EXERCISE INSTRUCTIONS: Keep to the lines from the one with "building: none -> [347,187,383,239]" through the end of the data, and write them out exactly.

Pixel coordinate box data

┏━━

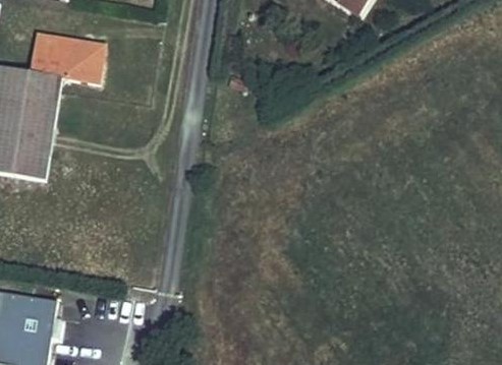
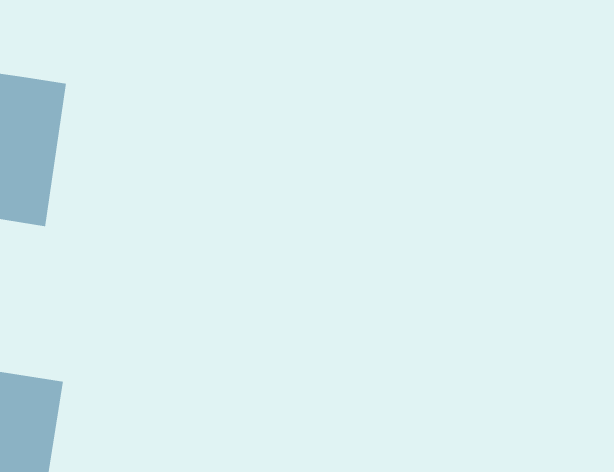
building: [29,34,104,83] -> none

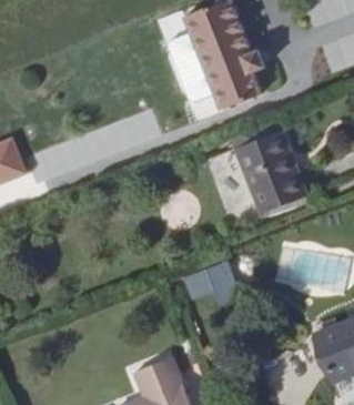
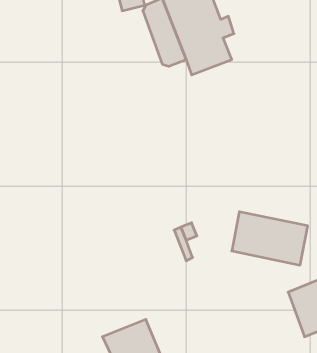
building: [235,131,306,213] -> none

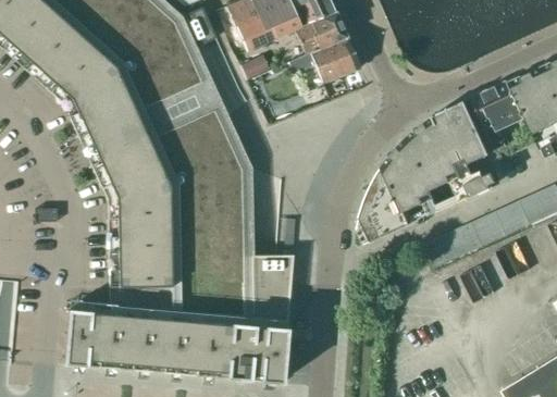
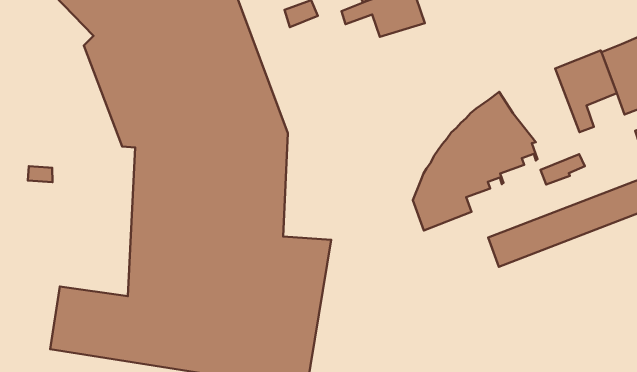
building: [424,102,488,165] -> none

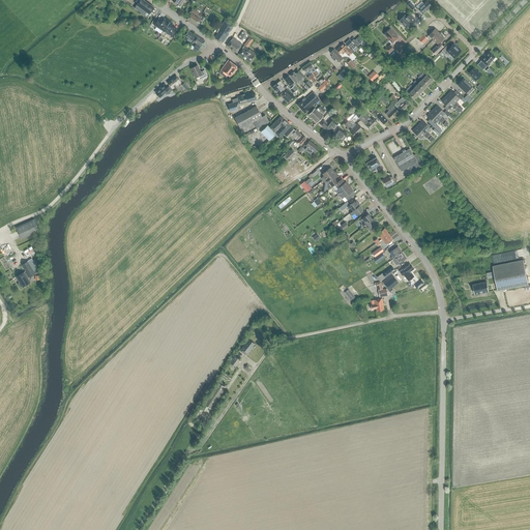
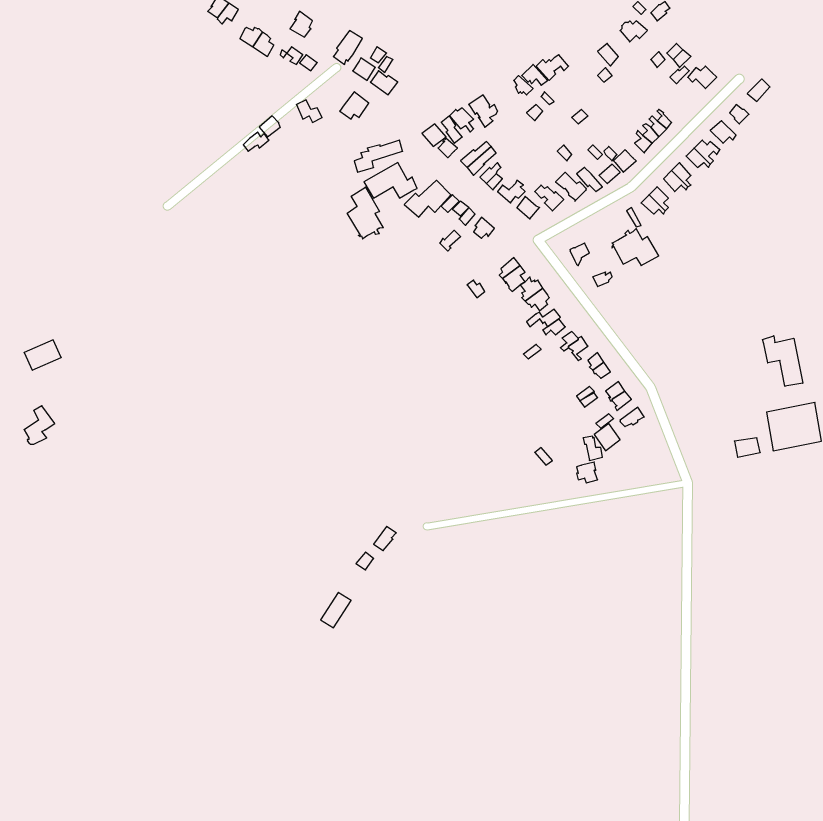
building: none -> [347,187,383,239]
building: none -> [763,336,803,386]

┗━━

SOLUTION TO THIS EXERCISE:
building: none -> [347,187,383,239]
building: none -> [763,336,803,386]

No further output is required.